> _AIM OF THE EXERCISE_:
Copy the lines below verbatim. Begin with the first and end with the line containing "C9: 10nF (AGND, VDD) -> 100nF (AGND, VDD)".

> _EXERCISE MATERIAL_:

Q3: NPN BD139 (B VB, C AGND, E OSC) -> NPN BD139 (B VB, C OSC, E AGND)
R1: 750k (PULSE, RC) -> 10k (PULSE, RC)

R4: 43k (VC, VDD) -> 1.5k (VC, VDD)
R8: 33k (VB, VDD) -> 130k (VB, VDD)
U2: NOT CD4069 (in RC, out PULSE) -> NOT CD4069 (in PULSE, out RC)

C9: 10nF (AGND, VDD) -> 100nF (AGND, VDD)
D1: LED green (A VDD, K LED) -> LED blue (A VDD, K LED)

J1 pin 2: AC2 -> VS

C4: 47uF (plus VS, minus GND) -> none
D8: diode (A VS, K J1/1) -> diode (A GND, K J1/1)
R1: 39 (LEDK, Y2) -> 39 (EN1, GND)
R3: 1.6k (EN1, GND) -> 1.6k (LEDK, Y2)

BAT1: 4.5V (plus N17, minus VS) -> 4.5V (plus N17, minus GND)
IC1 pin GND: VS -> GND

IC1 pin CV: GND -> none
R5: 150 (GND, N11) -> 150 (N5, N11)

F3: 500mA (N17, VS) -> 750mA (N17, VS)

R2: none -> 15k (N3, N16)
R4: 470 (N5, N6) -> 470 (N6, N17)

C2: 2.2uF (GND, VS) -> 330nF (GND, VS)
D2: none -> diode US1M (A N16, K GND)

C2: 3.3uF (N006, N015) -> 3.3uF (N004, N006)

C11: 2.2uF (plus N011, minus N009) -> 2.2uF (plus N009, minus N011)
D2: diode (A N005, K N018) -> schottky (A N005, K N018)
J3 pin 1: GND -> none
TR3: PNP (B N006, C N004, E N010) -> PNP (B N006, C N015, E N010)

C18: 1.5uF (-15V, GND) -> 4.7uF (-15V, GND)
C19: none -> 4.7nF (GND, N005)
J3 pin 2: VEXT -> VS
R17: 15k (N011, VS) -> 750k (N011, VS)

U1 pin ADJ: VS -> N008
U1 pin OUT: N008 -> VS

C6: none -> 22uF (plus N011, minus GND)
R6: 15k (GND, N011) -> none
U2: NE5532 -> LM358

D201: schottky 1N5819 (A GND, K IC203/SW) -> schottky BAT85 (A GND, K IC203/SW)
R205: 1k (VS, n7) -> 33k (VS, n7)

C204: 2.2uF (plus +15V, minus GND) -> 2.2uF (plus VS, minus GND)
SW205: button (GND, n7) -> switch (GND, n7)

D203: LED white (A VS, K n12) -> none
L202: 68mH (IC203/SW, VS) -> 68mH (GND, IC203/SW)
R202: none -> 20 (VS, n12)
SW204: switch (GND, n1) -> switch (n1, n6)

> _ANSWER TO THIS PROBLEM_:
Q3: NPN BD139 (B VB, C AGND, E OSC) -> NPN BD139 (B VB, C OSC, E AGND)
R1: 750k (PULSE, RC) -> 10k (PULSE, RC)

R4: 43k (VC, VDD) -> 1.5k (VC, VDD)
R8: 33k (VB, VDD) -> 130k (VB, VDD)
U2: NOT CD4069 (in RC, out PULSE) -> NOT CD4069 (in PULSE, out RC)

C9: 10nF (AGND, VDD) -> 100nF (AGND, VDD)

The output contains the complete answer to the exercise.